[SUPPLIED DATA Boundary: Start]

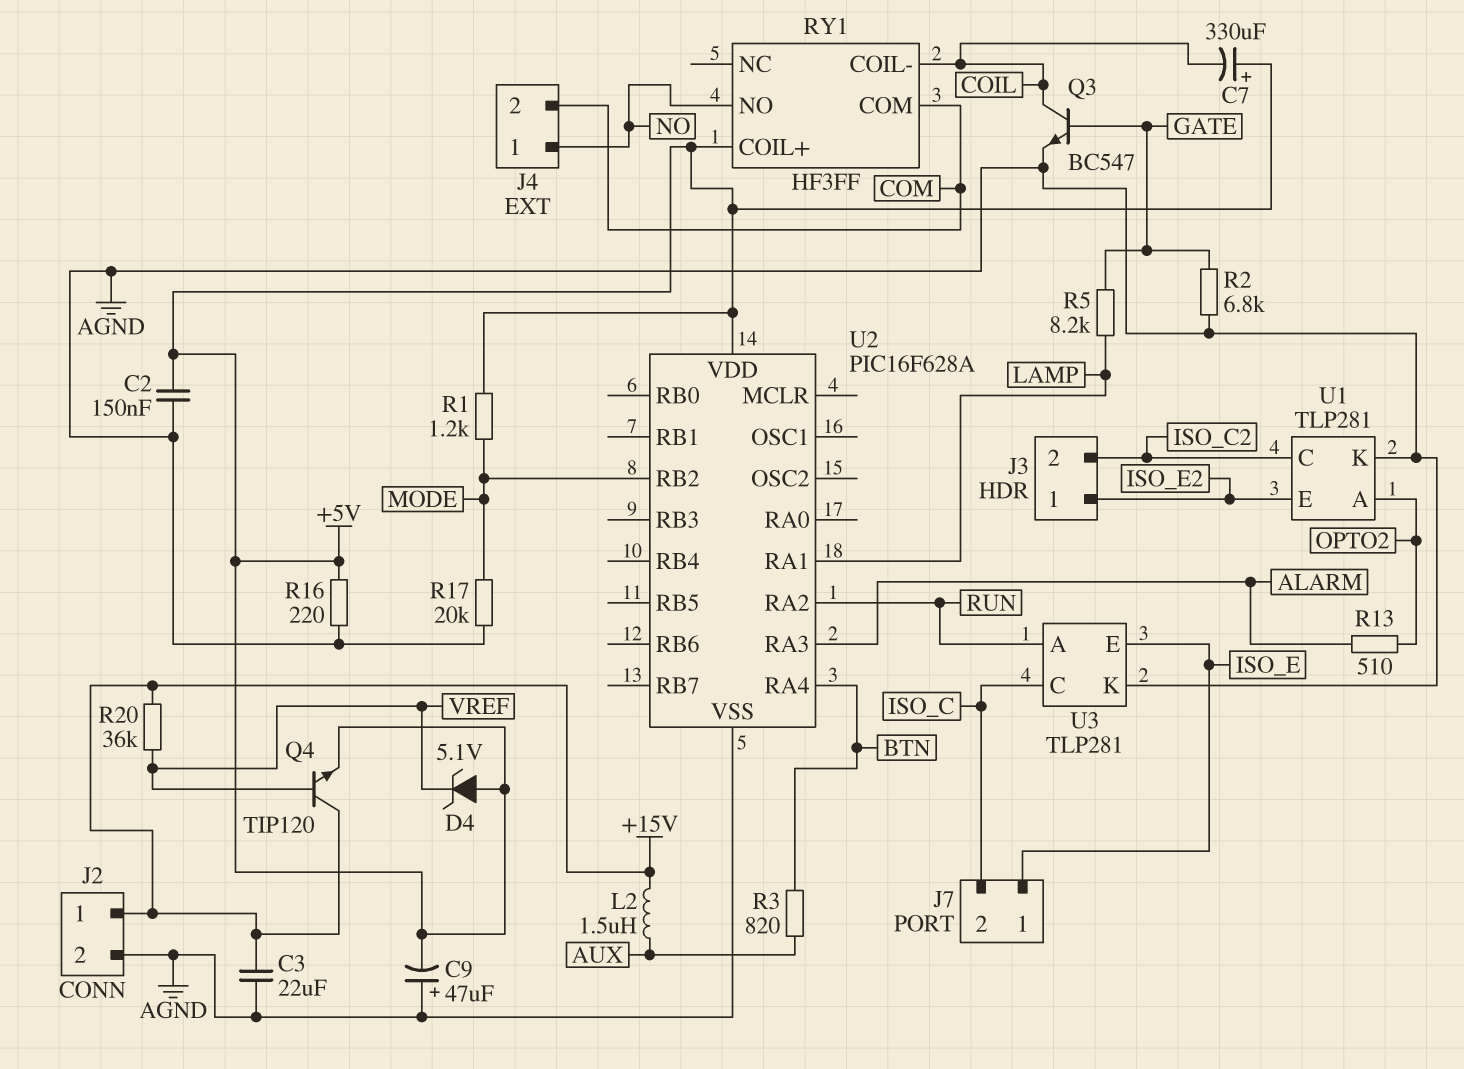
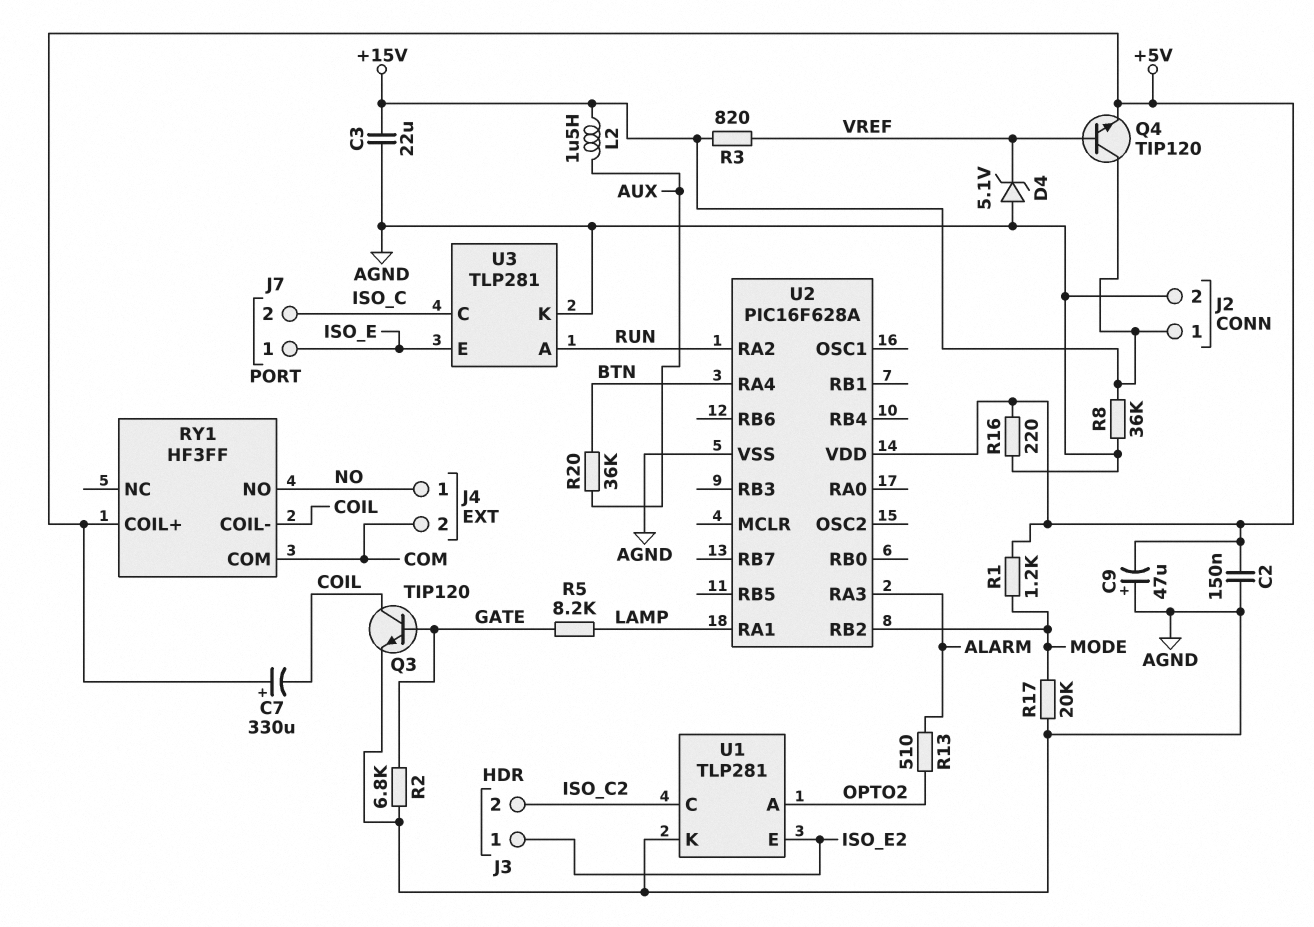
D4: zener 5.1V (A +5V, K VREF) -> zener 5.1V (A AGND, K VREF)
Q3: NPN BC547 (B GATE, C COIL, E AGND) -> NPN TIP120 (B GATE, C COIL, E AGND)
R3: 820 (AUX, BTN) -> 820 (+15V, VREF)
R8: none -> 36k (+15V, AGND)
R20: 36k (+15V, VREF) -> 36k (AUX, BTN)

[SUPPLIED DATA Boundary: End]

- **WHAT TO WORK ON**: For this exercise, reproduce exactly each line from the one containing "R3: 820 (AUX, BTN) -> 820 (+15V, VREF)" through the last line of the data, and no others.

- **OUTPUT BELOW**:
R3: 820 (AUX, BTN) -> 820 (+15V, VREF)
R8: none -> 36k (+15V, AGND)
R20: 36k (+15V, VREF) -> 36k (AUX, BTN)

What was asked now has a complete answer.